From the listing below, reproduce word for word the part that opens with the line containing "camera: 130 degrees left, 10 degrees down" and closes with the line containing "(426, 358) = (332, 209): black"; reproduce nothing else.

-- DATA FOR THIS EXERCISE follows --

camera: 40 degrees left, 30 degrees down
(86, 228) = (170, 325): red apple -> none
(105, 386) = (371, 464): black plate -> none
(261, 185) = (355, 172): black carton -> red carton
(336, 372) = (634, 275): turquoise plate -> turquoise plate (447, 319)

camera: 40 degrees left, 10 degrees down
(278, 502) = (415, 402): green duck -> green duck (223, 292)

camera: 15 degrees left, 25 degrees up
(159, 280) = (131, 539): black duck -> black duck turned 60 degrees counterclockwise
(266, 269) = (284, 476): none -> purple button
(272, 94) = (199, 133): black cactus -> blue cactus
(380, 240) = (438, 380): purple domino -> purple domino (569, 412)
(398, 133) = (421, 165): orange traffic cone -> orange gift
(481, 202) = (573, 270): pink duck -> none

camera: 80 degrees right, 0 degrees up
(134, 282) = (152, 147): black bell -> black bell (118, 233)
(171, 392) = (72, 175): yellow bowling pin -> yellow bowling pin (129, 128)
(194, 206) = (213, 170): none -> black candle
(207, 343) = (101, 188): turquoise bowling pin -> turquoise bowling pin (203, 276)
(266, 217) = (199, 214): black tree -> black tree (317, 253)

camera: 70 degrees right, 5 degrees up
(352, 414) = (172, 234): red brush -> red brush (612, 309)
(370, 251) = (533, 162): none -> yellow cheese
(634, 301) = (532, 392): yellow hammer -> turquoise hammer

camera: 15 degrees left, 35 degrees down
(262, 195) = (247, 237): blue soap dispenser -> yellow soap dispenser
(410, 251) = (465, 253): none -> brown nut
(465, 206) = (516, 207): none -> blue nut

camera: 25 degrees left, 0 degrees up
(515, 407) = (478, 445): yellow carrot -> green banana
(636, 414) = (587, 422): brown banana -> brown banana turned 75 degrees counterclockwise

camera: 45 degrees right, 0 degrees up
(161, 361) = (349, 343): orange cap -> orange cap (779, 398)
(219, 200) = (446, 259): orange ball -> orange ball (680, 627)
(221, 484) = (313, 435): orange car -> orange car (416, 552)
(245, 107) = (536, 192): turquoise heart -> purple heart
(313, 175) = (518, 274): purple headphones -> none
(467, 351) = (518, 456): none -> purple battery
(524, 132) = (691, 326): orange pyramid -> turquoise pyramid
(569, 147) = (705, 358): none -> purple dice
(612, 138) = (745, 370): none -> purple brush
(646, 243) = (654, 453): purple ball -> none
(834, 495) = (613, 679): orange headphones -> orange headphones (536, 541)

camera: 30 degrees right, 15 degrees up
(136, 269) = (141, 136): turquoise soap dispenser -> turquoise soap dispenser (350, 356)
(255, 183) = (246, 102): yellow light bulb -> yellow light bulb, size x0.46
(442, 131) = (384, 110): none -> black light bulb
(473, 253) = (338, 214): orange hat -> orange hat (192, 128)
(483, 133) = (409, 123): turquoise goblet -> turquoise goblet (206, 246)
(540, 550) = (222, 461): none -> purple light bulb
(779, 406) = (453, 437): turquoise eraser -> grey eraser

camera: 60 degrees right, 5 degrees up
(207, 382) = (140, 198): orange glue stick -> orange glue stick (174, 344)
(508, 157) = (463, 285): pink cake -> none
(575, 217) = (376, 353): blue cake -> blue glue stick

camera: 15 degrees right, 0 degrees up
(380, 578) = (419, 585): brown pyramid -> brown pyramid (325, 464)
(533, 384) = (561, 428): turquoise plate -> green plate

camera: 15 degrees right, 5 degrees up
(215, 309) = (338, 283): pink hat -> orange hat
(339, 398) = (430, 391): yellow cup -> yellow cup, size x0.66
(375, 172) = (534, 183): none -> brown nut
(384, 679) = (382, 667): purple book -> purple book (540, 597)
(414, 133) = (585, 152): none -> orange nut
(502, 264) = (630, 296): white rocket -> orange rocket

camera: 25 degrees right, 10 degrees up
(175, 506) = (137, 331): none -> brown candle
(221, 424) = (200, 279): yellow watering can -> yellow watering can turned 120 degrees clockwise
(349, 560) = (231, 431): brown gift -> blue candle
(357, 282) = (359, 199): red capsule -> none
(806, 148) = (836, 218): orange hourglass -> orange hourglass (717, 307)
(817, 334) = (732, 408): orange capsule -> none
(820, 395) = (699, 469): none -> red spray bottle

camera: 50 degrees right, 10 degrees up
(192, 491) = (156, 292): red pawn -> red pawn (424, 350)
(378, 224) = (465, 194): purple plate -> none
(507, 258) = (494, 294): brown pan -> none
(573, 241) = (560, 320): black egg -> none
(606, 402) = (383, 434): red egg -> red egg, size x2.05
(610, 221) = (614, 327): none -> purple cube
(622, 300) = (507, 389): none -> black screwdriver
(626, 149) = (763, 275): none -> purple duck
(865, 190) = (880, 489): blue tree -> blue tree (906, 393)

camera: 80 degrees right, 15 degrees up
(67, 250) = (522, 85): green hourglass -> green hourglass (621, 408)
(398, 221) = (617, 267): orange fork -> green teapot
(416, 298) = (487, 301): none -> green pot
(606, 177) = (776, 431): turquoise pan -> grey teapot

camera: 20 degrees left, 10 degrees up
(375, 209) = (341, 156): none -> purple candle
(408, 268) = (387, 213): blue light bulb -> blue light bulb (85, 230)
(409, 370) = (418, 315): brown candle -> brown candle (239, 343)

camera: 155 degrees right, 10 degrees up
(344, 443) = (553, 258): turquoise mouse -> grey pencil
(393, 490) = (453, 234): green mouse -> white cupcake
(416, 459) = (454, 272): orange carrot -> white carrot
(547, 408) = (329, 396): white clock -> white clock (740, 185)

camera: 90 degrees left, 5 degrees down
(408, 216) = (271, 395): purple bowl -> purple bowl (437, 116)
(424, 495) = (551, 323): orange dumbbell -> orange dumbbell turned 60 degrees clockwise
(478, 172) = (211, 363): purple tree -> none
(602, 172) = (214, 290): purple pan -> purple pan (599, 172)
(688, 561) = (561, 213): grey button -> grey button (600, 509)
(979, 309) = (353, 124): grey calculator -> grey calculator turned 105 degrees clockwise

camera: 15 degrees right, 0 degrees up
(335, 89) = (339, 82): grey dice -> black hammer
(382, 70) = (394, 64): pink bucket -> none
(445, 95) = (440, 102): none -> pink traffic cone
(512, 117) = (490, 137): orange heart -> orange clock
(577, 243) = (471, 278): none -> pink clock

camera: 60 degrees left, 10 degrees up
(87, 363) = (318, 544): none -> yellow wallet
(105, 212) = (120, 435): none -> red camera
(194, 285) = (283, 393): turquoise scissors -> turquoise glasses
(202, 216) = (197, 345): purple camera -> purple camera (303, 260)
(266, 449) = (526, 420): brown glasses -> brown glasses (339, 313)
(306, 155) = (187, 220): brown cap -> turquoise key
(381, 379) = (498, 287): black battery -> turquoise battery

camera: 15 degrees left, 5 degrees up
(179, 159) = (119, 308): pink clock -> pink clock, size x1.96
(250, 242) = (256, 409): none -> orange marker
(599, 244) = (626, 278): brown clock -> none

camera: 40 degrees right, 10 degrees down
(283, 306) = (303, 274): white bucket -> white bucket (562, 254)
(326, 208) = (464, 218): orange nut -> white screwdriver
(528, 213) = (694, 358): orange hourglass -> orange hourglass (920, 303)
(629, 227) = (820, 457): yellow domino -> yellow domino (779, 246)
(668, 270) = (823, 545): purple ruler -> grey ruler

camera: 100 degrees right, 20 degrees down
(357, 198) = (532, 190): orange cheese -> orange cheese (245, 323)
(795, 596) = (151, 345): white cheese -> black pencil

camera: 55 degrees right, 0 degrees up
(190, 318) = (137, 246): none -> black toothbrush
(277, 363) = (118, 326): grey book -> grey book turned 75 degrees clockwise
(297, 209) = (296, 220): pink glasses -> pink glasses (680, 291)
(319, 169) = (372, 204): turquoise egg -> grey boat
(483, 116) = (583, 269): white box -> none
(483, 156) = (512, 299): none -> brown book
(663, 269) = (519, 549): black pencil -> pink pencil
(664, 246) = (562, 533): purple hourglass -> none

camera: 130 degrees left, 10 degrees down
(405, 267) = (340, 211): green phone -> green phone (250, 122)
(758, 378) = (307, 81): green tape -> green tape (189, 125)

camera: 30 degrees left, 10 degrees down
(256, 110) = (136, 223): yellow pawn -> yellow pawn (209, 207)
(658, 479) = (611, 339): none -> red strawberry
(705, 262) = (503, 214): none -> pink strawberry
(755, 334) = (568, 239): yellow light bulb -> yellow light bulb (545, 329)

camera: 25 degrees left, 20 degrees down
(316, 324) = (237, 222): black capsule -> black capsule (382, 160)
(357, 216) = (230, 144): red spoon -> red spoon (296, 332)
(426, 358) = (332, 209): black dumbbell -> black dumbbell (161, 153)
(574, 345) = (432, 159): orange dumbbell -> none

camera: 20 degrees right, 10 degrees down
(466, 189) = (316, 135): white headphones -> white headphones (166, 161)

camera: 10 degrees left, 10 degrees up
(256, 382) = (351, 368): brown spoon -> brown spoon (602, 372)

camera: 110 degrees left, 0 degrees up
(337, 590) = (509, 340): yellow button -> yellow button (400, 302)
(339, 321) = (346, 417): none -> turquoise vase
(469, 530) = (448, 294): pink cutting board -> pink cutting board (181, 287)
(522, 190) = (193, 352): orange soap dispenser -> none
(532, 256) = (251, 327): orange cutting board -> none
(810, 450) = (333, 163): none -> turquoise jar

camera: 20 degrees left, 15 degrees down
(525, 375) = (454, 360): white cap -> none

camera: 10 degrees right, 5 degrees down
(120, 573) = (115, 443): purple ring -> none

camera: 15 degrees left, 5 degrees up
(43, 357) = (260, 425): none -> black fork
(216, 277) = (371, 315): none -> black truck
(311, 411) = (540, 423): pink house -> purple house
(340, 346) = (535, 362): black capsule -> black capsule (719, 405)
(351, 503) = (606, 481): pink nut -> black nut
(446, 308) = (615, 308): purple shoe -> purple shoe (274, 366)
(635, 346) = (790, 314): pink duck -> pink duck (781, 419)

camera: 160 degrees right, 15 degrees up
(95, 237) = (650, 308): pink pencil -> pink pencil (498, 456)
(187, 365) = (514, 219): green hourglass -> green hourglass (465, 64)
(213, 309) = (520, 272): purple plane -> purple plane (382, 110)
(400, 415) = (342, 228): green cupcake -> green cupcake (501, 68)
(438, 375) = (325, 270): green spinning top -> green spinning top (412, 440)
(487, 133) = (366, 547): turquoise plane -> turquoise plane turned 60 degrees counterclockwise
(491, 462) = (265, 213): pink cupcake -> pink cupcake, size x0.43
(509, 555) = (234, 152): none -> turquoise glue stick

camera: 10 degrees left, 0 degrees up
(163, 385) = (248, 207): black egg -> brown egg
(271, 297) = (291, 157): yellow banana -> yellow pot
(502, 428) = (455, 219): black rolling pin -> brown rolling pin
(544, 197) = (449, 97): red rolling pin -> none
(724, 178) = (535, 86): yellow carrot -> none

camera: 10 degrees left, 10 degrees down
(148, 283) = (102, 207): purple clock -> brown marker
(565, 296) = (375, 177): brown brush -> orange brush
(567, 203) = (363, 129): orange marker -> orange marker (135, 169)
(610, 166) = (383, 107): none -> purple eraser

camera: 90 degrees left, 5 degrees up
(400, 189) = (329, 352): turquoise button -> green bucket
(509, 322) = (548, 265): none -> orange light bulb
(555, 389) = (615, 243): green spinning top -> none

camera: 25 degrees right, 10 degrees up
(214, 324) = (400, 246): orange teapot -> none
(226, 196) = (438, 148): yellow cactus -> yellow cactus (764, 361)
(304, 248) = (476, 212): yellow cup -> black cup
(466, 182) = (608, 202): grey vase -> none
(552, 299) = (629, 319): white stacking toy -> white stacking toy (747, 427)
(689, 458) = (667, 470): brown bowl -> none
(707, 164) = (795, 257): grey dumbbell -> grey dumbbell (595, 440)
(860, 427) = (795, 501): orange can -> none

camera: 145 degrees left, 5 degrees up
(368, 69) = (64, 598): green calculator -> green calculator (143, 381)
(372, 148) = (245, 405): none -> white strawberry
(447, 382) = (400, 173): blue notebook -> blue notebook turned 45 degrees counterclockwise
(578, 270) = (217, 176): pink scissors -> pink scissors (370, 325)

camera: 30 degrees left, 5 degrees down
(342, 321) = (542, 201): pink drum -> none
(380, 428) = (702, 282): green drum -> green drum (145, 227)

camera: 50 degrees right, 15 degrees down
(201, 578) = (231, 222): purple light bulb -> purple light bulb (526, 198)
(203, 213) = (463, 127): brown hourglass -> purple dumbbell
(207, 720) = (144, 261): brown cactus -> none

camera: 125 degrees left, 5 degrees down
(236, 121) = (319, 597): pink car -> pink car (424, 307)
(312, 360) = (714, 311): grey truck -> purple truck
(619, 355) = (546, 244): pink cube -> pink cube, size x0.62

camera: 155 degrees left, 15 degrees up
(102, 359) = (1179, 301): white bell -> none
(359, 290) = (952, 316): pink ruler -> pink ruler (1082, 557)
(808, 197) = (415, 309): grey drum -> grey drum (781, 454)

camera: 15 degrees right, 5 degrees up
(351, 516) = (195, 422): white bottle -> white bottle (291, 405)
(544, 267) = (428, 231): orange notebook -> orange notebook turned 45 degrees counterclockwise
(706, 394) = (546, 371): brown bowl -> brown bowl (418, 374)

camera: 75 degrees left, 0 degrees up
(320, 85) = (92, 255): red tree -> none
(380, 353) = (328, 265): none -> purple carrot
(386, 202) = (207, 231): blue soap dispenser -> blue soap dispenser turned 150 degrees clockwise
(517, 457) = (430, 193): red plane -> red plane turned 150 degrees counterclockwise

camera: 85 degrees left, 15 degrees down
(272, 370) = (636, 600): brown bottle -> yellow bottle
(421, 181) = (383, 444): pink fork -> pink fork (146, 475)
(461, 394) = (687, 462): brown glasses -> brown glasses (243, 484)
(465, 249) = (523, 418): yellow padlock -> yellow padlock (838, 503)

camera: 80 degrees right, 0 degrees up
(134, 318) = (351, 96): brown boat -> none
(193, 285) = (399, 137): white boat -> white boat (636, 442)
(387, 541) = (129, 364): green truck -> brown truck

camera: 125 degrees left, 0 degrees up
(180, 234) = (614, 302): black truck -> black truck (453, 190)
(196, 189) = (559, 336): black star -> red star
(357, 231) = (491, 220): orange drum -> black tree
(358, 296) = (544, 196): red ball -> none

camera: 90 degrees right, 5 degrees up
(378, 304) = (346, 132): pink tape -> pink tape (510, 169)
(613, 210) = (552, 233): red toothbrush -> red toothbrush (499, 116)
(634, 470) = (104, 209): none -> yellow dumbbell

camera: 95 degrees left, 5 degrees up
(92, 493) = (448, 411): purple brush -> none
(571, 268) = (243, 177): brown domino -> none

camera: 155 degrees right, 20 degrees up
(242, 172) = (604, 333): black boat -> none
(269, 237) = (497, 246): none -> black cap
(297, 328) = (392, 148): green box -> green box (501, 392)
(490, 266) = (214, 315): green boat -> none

-- DATA FOR THIS EXERCISE concluded --

▸ WRITTEN ANSWER
camera: 130 degrees left, 10 degrees down
(405, 267) = (340, 211): green phone -> green phone (250, 122)
(758, 378) = (307, 81): green tape -> green tape (189, 125)

camera: 30 degrees left, 10 degrees down
(256, 110) = (136, 223): yellow pawn -> yellow pawn (209, 207)
(658, 479) = (611, 339): none -> red strawberry
(705, 262) = (503, 214): none -> pink strawberry
(755, 334) = (568, 239): yellow light bulb -> yellow light bulb (545, 329)

camera: 25 degrees left, 20 degrees down
(316, 324) = (237, 222): black capsule -> black capsule (382, 160)
(357, 216) = (230, 144): red spoon -> red spoon (296, 332)
(426, 358) = (332, 209): black dumbbell -> black dumbbell (161, 153)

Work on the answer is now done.